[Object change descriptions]
________________________________________

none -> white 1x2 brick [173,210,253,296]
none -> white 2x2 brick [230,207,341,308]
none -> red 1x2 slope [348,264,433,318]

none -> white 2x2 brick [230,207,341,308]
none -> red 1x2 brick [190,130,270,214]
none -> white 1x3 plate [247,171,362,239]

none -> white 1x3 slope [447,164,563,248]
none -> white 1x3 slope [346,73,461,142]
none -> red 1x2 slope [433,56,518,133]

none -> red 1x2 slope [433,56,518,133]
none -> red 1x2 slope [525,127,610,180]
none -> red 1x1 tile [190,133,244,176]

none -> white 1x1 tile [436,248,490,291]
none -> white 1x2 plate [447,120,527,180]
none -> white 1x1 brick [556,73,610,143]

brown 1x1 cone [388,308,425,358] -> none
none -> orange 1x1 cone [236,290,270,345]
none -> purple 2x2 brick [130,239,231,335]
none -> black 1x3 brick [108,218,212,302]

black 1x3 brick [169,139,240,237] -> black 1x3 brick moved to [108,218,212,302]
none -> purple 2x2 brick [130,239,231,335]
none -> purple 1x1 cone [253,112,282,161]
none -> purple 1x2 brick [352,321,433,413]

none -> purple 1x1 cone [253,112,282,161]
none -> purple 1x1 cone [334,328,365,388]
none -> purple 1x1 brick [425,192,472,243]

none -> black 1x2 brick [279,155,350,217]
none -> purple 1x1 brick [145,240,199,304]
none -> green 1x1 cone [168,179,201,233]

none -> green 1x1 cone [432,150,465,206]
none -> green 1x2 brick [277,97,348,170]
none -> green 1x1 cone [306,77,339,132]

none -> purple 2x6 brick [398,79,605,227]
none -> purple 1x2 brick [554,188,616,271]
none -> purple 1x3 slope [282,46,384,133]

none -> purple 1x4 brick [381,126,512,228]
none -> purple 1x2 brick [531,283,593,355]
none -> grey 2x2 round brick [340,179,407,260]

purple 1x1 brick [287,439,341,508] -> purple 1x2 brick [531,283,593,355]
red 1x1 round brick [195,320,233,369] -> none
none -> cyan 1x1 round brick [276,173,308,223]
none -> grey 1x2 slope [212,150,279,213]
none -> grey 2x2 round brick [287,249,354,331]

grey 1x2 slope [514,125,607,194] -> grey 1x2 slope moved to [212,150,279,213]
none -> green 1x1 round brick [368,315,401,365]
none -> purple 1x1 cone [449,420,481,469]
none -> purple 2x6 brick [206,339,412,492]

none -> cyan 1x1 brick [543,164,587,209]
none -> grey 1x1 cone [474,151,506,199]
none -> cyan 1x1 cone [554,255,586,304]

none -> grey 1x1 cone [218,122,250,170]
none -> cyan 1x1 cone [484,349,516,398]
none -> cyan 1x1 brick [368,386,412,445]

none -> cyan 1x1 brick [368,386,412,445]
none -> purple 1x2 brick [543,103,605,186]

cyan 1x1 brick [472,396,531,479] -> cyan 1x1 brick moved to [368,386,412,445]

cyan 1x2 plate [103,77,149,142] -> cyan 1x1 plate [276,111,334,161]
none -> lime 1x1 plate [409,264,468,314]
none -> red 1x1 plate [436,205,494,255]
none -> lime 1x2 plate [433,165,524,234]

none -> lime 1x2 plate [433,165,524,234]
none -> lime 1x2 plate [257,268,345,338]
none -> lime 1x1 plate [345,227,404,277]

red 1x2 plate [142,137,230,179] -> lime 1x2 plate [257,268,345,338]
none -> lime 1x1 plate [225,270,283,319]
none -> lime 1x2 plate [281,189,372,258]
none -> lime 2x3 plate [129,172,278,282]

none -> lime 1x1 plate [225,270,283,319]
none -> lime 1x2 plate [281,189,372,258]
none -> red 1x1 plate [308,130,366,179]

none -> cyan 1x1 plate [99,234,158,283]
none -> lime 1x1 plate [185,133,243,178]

________________________________________

▶ _Activity_
Transcribe the data above in full, exactly as it appears.

▶ _Task result_
none -> white 1x2 brick [173,210,253,296]
none -> white 2x2 brick [230,207,341,308]
none -> red 1x2 slope [348,264,433,318]

none -> white 2x2 brick [230,207,341,308]
none -> red 1x2 brick [190,130,270,214]
none -> white 1x3 plate [247,171,362,239]

none -> white 1x3 slope [447,164,563,248]
none -> white 1x3 slope [346,73,461,142]
none -> red 1x2 slope [433,56,518,133]

none -> red 1x2 slope [433,56,518,133]
none -> red 1x2 slope [525,127,610,180]
none -> red 1x1 tile [190,133,244,176]

none -> white 1x1 tile [436,248,490,291]
none -> white 1x2 plate [447,120,527,180]
none -> white 1x1 brick [556,73,610,143]

brown 1x1 cone [388,308,425,358] -> none
none -> orange 1x1 cone [236,290,270,345]
none -> purple 2x2 brick [130,239,231,335]
none -> black 1x3 brick [108,218,212,302]

black 1x3 brick [169,139,240,237] -> black 1x3 brick moved to [108,218,212,302]
none -> purple 2x2 brick [130,239,231,335]
none -> purple 1x1 cone [253,112,282,161]
none -> purple 1x2 brick [352,321,433,413]

none -> purple 1x1 cone [253,112,282,161]
none -> purple 1x1 cone [334,328,365,388]
none -> purple 1x1 brick [425,192,472,243]

none -> black 1x2 brick [279,155,350,217]
none -> purple 1x1 brick [145,240,199,304]
none -> green 1x1 cone [168,179,201,233]

none -> green 1x1 cone [432,150,465,206]
none -> green 1x2 brick [277,97,348,170]
none -> green 1x1 cone [306,77,339,132]

none -> purple 2x6 brick [398,79,605,227]
none -> purple 1x2 brick [554,188,616,271]
none -> purple 1x3 slope [282,46,384,133]

none -> purple 1x4 brick [381,126,512,228]
none -> purple 1x2 brick [531,283,593,355]
none -> grey 2x2 round brick [340,179,407,260]

purple 1x1 brick [287,439,341,508] -> purple 1x2 brick [531,283,593,355]
red 1x1 round brick [195,320,233,369] -> none
none -> cyan 1x1 round brick [276,173,308,223]
none -> grey 1x2 slope [212,150,279,213]
none -> grey 2x2 round brick [287,249,354,331]

grey 1x2 slope [514,125,607,194] -> grey 1x2 slope moved to [212,150,279,213]
none -> green 1x1 round brick [368,315,401,365]
none -> purple 1x1 cone [449,420,481,469]
none -> purple 2x6 brick [206,339,412,492]

none -> cyan 1x1 brick [543,164,587,209]
none -> grey 1x1 cone [474,151,506,199]
none -> cyan 1x1 cone [554,255,586,304]

none -> grey 1x1 cone [218,122,250,170]
none -> cyan 1x1 cone [484,349,516,398]
none -> cyan 1x1 brick [368,386,412,445]

none -> cyan 1x1 brick [368,386,412,445]
none -> purple 1x2 brick [543,103,605,186]

cyan 1x1 brick [472,396,531,479] -> cyan 1x1 brick moved to [368,386,412,445]

cyan 1x2 plate [103,77,149,142] -> cyan 1x1 plate [276,111,334,161]
none -> lime 1x1 plate [409,264,468,314]
none -> red 1x1 plate [436,205,494,255]
none -> lime 1x2 plate [433,165,524,234]

none -> lime 1x2 plate [433,165,524,234]
none -> lime 1x2 plate [257,268,345,338]
none -> lime 1x1 plate [345,227,404,277]

red 1x2 plate [142,137,230,179] -> lime 1x2 plate [257,268,345,338]
none -> lime 1x1 plate [225,270,283,319]
none -> lime 1x2 plate [281,189,372,258]
none -> lime 2x3 plate [129,172,278,282]

none -> lime 1x1 plate [225,270,283,319]
none -> lime 1x2 plate [281,189,372,258]
none -> red 1x1 plate [308,130,366,179]

none -> cyan 1x1 plate [99,234,158,283]
none -> lime 1x1 plate [185,133,243,178]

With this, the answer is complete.